# WHAT YOU NEED TO DO
Search the material for the string "DRIVER" and copy each line where it occurs.

START SOURCE MATERIAL

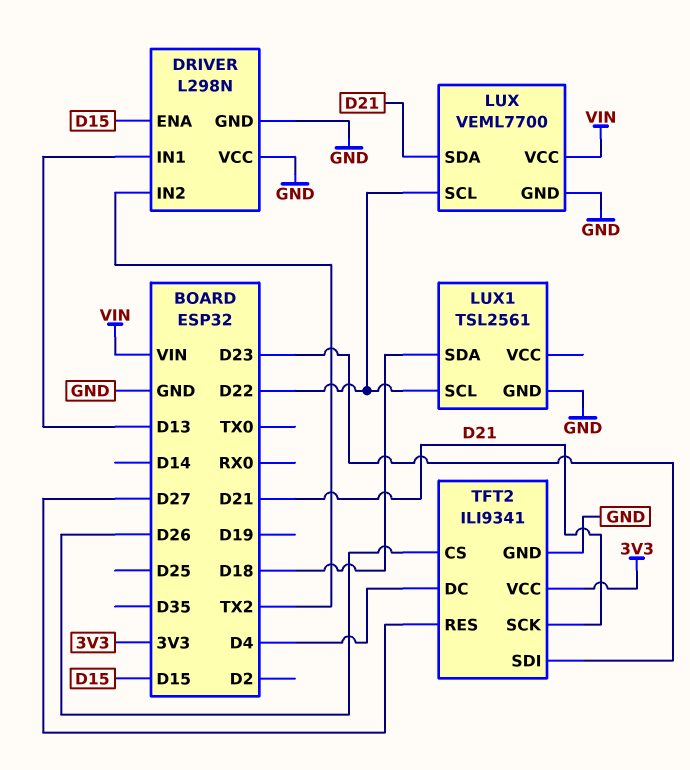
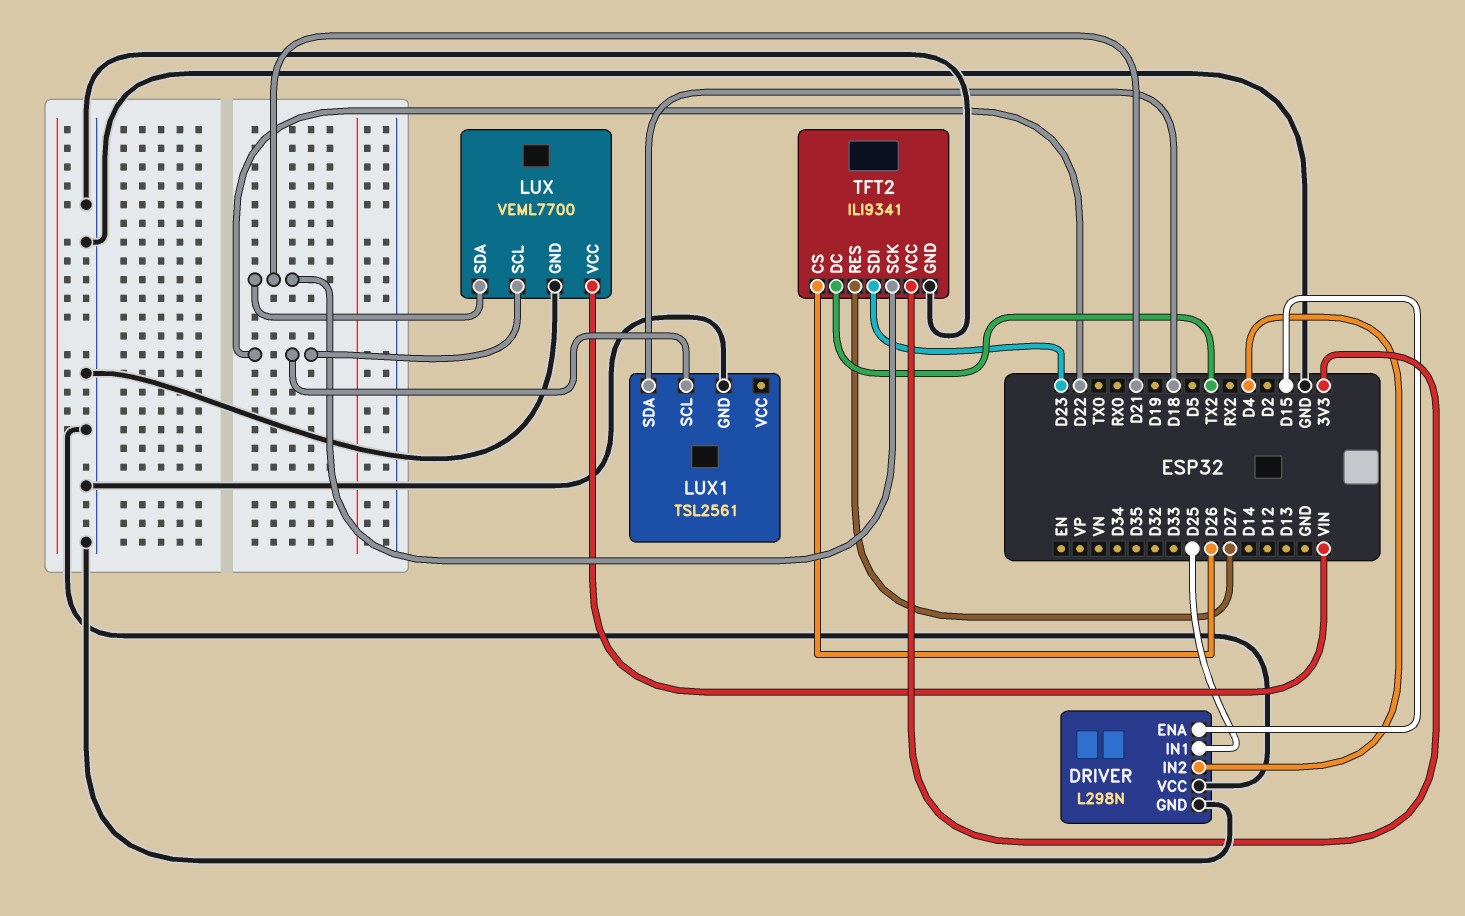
DRIVER pin IN1: D13 -> D25
DRIVER pin IN2: TX2 -> D4
TFT2 pin DC: D4 -> TX2

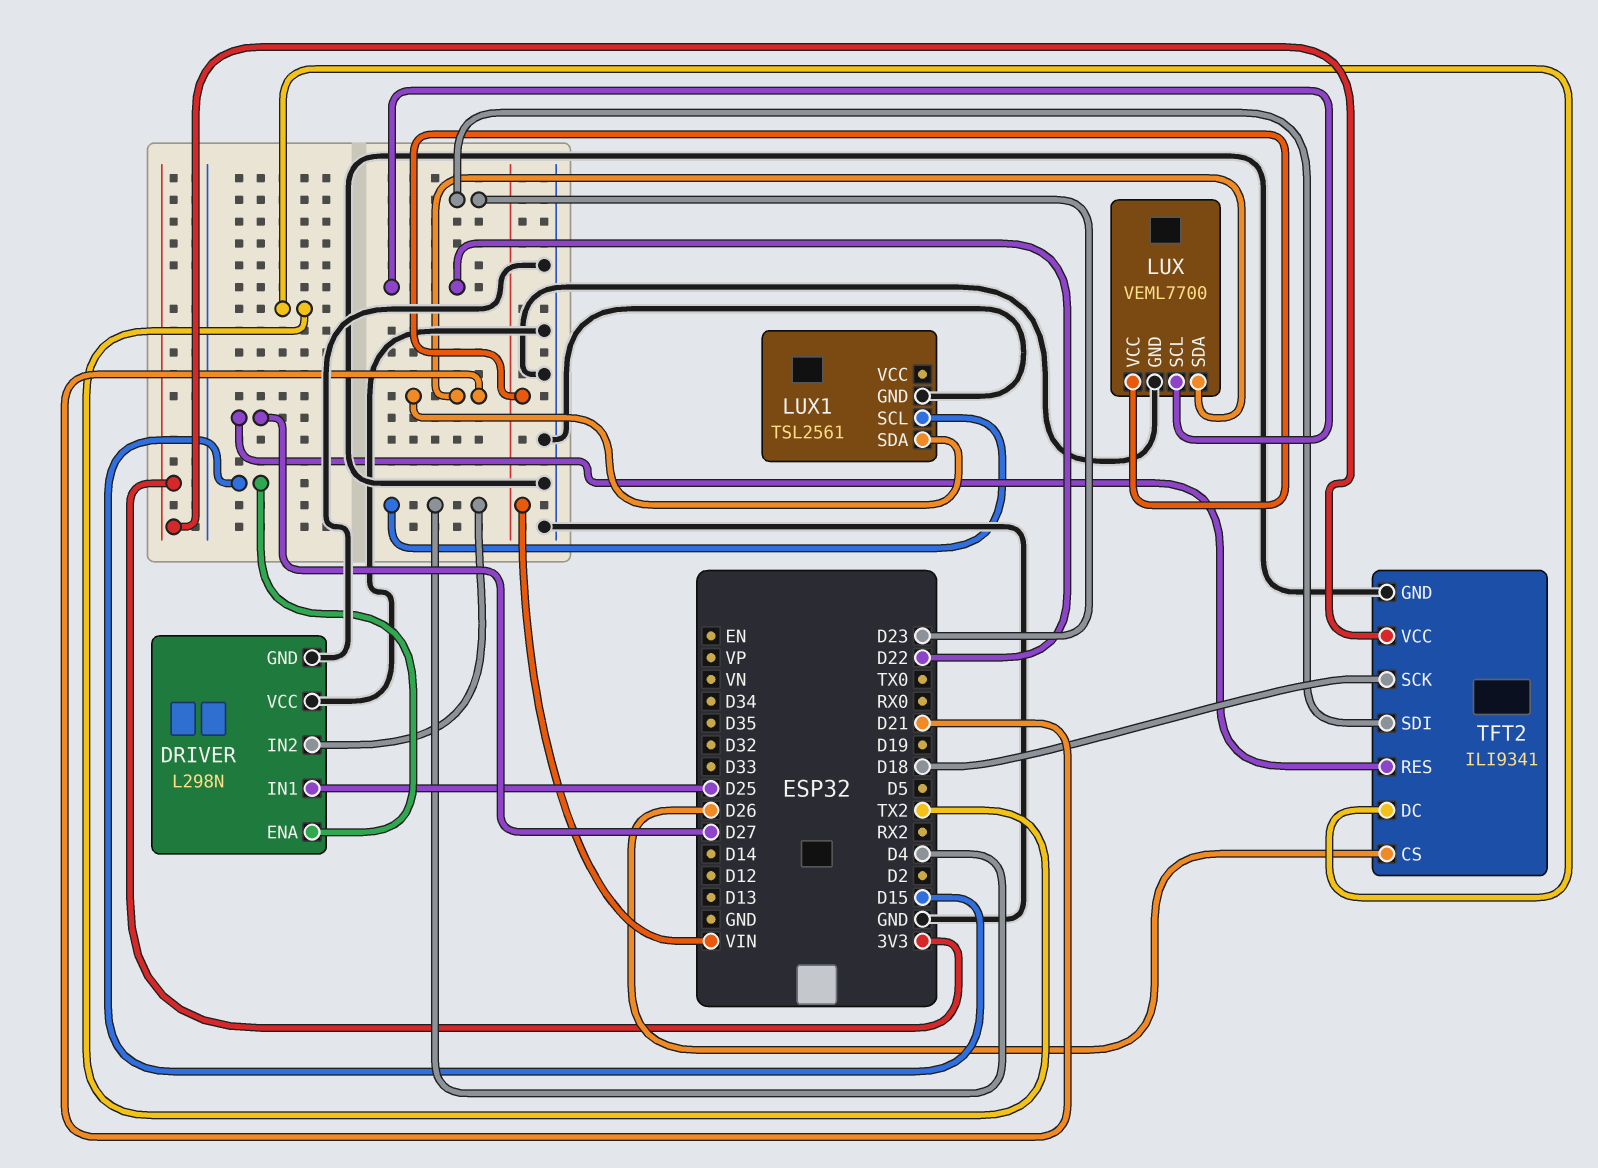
LUX1 pin SCL: D22 -> D4
LUX1 pin SDA: D18 -> D21
TFT2 pin SCK: D21 -> D18

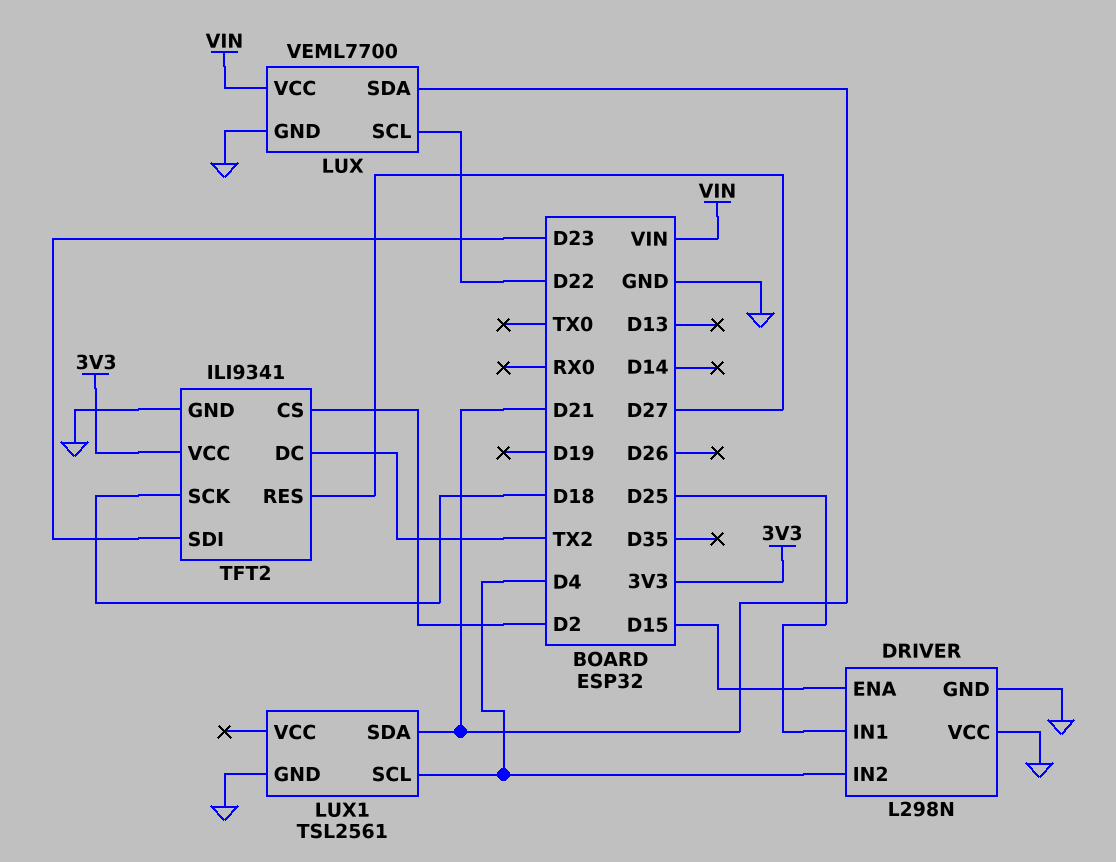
TFT2 pin CS: D26 -> D2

END SOURCE MATERIAL

# ANSWER
DRIVER pin IN1: D13 -> D25
DRIVER pin IN2: TX2 -> D4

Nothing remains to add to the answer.